(Recorded data)
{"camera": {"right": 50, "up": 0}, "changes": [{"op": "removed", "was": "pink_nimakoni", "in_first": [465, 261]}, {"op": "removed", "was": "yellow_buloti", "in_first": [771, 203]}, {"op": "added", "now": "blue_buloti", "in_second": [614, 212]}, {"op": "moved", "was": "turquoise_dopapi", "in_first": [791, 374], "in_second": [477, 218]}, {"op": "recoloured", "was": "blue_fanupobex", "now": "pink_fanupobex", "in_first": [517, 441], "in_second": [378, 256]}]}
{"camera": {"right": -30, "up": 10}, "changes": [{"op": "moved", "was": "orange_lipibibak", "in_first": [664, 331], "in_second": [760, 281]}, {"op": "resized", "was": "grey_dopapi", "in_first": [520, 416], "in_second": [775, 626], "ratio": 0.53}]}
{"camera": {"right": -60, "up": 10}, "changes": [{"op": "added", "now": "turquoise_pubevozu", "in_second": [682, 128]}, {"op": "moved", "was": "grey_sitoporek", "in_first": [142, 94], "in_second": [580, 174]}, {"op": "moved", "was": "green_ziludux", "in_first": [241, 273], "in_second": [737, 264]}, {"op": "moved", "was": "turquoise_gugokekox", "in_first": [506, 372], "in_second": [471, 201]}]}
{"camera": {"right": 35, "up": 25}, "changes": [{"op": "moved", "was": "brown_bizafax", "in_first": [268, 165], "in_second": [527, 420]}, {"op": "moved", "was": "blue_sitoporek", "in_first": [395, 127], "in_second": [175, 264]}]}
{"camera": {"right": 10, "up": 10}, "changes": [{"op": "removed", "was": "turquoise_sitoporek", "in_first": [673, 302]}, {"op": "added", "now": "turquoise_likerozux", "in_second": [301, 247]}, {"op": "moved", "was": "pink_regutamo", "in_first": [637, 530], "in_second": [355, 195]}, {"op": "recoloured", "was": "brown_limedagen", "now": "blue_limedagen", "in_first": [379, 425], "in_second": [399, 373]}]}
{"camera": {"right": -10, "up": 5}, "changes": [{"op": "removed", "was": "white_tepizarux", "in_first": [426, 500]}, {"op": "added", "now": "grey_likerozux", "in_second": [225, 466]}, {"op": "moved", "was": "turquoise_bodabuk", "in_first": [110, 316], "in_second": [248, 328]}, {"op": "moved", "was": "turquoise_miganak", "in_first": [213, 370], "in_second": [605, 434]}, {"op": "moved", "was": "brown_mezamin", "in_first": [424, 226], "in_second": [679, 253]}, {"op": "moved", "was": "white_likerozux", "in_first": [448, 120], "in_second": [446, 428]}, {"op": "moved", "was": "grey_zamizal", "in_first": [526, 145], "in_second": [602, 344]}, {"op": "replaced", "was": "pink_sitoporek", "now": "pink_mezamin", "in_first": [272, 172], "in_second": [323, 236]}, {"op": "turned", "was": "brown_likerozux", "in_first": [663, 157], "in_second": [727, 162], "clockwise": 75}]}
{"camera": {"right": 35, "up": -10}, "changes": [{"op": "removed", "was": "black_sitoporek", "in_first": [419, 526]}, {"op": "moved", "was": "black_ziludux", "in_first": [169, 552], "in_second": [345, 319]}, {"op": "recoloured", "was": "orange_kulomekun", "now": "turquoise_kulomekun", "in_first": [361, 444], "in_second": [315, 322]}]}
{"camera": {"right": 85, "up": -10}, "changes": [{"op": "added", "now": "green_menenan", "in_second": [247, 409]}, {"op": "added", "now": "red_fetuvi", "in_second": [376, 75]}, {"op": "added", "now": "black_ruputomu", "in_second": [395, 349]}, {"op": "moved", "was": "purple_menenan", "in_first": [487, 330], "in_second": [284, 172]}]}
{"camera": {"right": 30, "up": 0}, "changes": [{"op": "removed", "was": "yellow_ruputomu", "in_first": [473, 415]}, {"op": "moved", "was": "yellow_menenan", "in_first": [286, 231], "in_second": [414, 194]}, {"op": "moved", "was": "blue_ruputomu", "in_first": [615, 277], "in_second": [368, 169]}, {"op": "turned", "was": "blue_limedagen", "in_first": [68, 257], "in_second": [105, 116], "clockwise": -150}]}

— WHAT THE TASK REQUIRES —
Each line above must be reproduced exactly as it stands.

— RESPONSE BOX —
{"camera": {"right": 50, "up": 0}, "changes": [{"op": "removed", "was": "pink_nimakoni", "in_first": [465, 261]}, {"op": "removed", "was": "yellow_buloti", "in_first": [771, 203]}, {"op": "added", "now": "blue_buloti", "in_second": [614, 212]}, {"op": "moved", "was": "turquoise_dopapi", "in_first": [791, 374], "in_second": [477, 218]}, {"op": "recoloured", "was": "blue_fanupobex", "now": "pink_fanupobex", "in_first": [517, 441], "in_second": [378, 256]}]}
{"camera": {"right": -30, "up": 10}, "changes": [{"op": "moved", "was": "orange_lipibibak", "in_first": [664, 331], "in_second": [760, 281]}, {"op": "resized", "was": "grey_dopapi", "in_first": [520, 416], "in_second": [775, 626], "ratio": 0.53}]}
{"camera": {"right": -60, "up": 10}, "changes": [{"op": "added", "now": "turquoise_pubevozu", "in_second": [682, 128]}, {"op": "moved", "was": "grey_sitoporek", "in_first": [142, 94], "in_second": [580, 174]}, {"op": "moved", "was": "green_ziludux", "in_first": [241, 273], "in_second": [737, 264]}, {"op": "moved", "was": "turquoise_gugokekox", "in_first": [506, 372], "in_second": [471, 201]}]}
{"camera": {"right": 35, "up": 25}, "changes": [{"op": "moved", "was": "brown_bizafax", "in_first": [268, 165], "in_second": [527, 420]}, {"op": "moved", "was": "blue_sitoporek", "in_first": [395, 127], "in_second": [175, 264]}]}
{"camera": {"right": 10, "up": 10}, "changes": [{"op": "removed", "was": "turquoise_sitoporek", "in_first": [673, 302]}, {"op": "added", "now": "turquoise_likerozux", "in_second": [301, 247]}, {"op": "moved", "was": "pink_regutamo", "in_first": [637, 530], "in_second": [355, 195]}, {"op": "recoloured", "was": "brown_limedagen", "now": "blue_limedagen", "in_first": [379, 425], "in_second": [399, 373]}]}
{"camera": {"right": -10, "up": 5}, "changes": [{"op": "removed", "was": "white_tepizarux", "in_first": [426, 500]}, {"op": "added", "now": "grey_likerozux", "in_second": [225, 466]}, {"op": "moved", "was": "turquoise_bodabuk", "in_first": [110, 316], "in_second": [248, 328]}, {"op": "moved", "was": "turquoise_miganak", "in_first": [213, 370], "in_second": [605, 434]}, {"op": "moved", "was": "brown_mezamin", "in_first": [424, 226], "in_second": [679, 253]}, {"op": "moved", "was": "white_likerozux", "in_first": [448, 120], "in_second": [446, 428]}, {"op": "moved", "was": "grey_zamizal", "in_first": [526, 145], "in_second": [602, 344]}, {"op": "replaced", "was": "pink_sitoporek", "now": "pink_mezamin", "in_first": [272, 172], "in_second": [323, 236]}, {"op": "turned", "was": "brown_likerozux", "in_first": [663, 157], "in_second": [727, 162], "clockwise": 75}]}
{"camera": {"right": 35, "up": -10}, "changes": [{"op": "removed", "was": "black_sitoporek", "in_first": [419, 526]}, {"op": "moved", "was": "black_ziludux", "in_first": [169, 552], "in_second": [345, 319]}, {"op": "recoloured", "was": "orange_kulomekun", "now": "turquoise_kulomekun", "in_first": [361, 444], "in_second": [315, 322]}]}
{"camera": {"right": 85, "up": -10}, "changes": [{"op": "added", "now": "green_menenan", "in_second": [247, 409]}, {"op": "added", "now": "red_fetuvi", "in_second": [376, 75]}, {"op": "added", "now": "black_ruputomu", "in_second": [395, 349]}, {"op": "moved", "was": "purple_menenan", "in_first": [487, 330], "in_second": [284, 172]}]}
{"camera": {"right": 30, "up": 0}, "changes": [{"op": "removed", "was": "yellow_ruputomu", "in_first": [473, 415]}, {"op": "moved", "was": "yellow_menenan", "in_first": [286, 231], "in_second": [414, 194]}, {"op": "moved", "was": "blue_ruputomu", "in_first": [615, 277], "in_second": [368, 169]}, {"op": "turned", "was": "blue_limedagen", "in_first": [68, 257], "in_second": [105, 116], "clockwise": -150}]}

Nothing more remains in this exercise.